(Image sets with object changes)
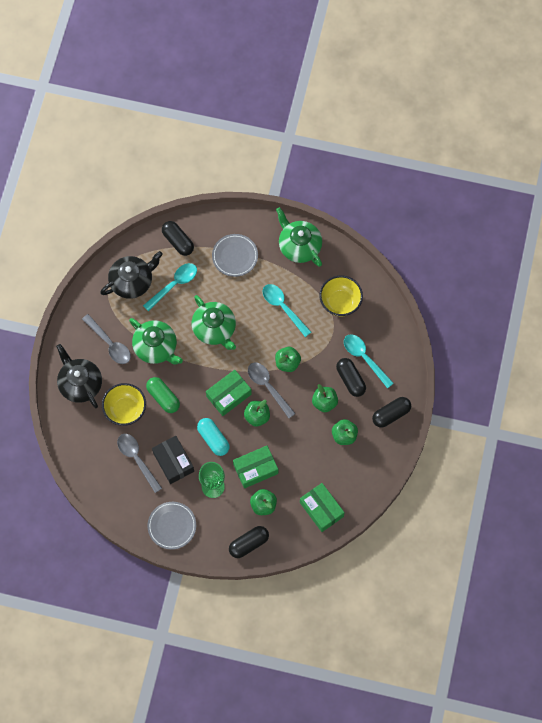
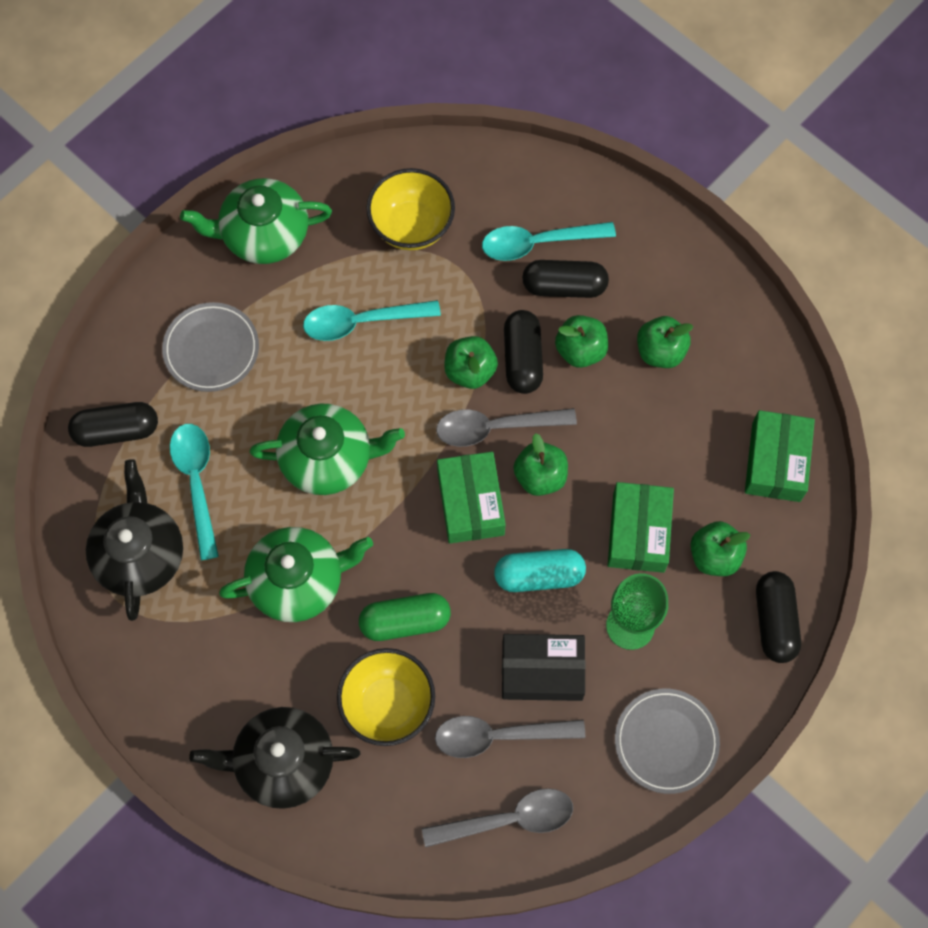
camera: 60 degrees left, 0 degrees up
(109, 343) = (237, 662): grey spoon -> grey spoon (508, 819)
(321, 509) = (776, 462): green box -> green box turned 75 degrees counterclockwise
(391, 414) = (665, 257): black capsule -> black capsule (522, 358)

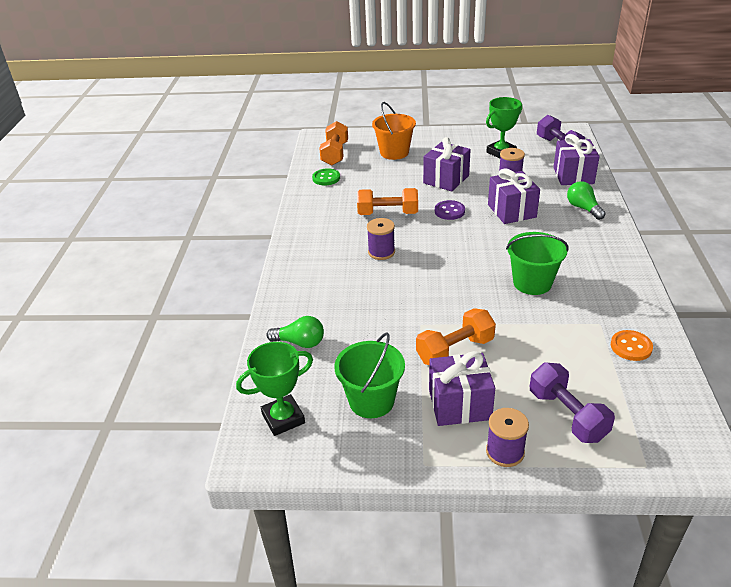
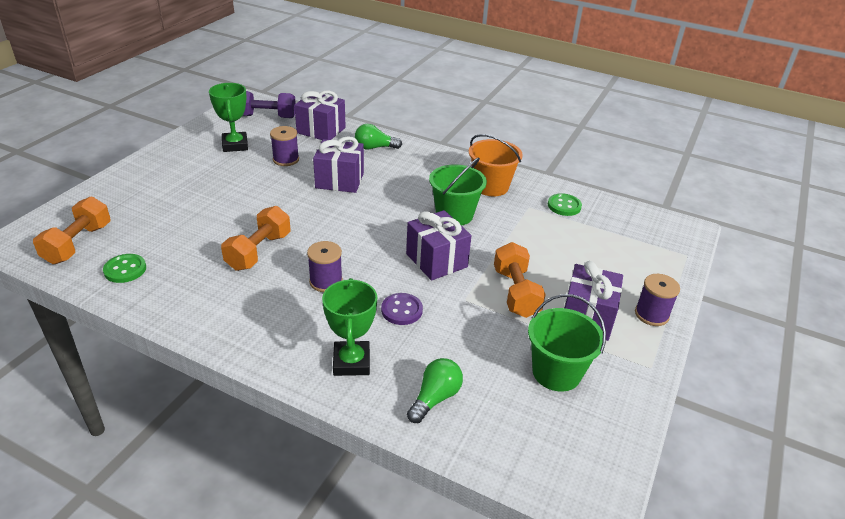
camera: 70 degrees left, 0 degrees up
(283, 418) = (551, 451): green trophy -> green trophy (351, 362)
(335, 154) = (78, 244): orange dumbbell -> orange dumbbell turned 75 degrees clockwise
(394, 152) = (141, 202): orange bucket -> orange bucket (491, 186)
(446, 179) = (241, 192): purple gift -> purple gift (436, 260)
(449, 211) = (300, 212): purple button -> purple button (401, 310)
(567, 415) = (623, 267): purple dumbbell -> none
(631, 347) = (564, 206): orange button -> green button

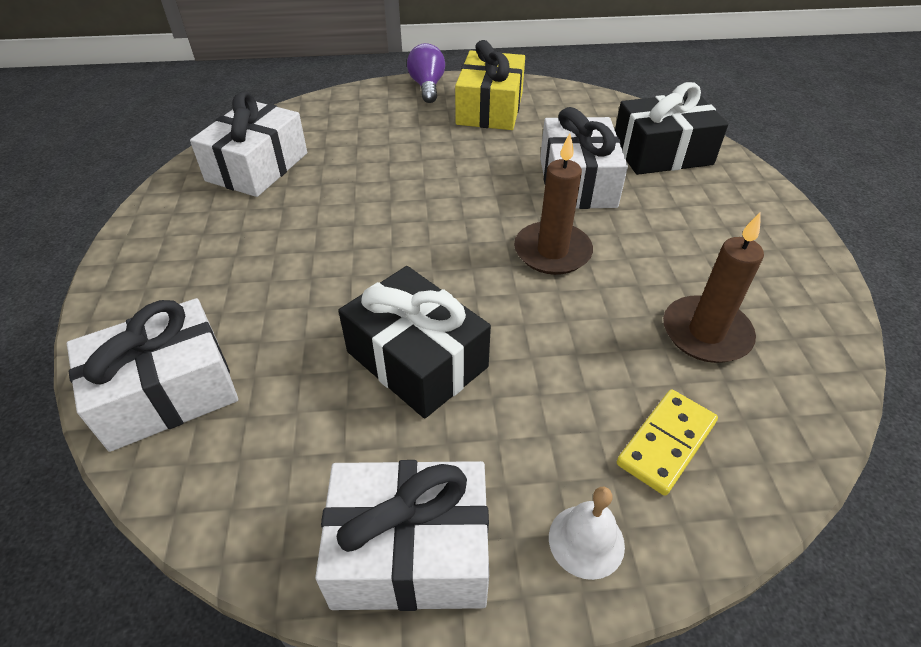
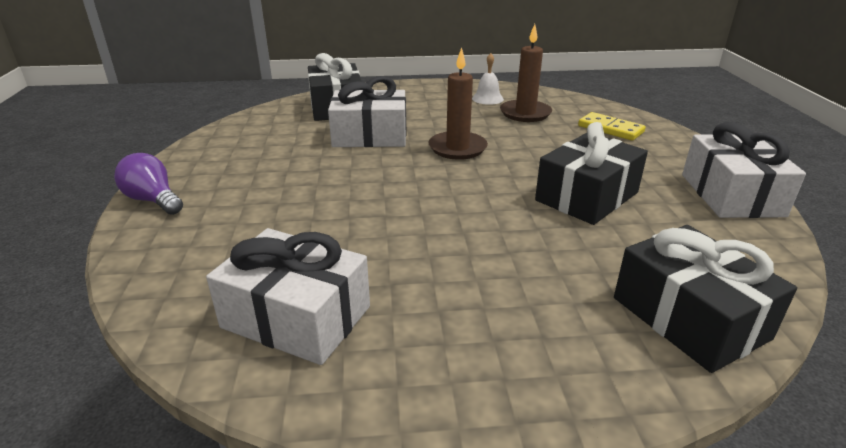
camera: 90 degrees left, 15 degrees down
(167, 392) = (689, 318): white gift -> black gift
(427, 87) = (153, 200): purple light bulb -> purple light bulb turned 45 degrees clockwise
(489, 108) = (230, 166): yellow gift -> none
(586, 541) = (683, 150): white bell -> white bell (487, 98)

• _TASK DESCRIPTION_: Find the lines above that include the string "none" and copy them.

• _EXERCISE SOLUTION_:
(567, 415) = (623, 267): purple dumbbell -> none
(489, 108) = (230, 166): yellow gift -> none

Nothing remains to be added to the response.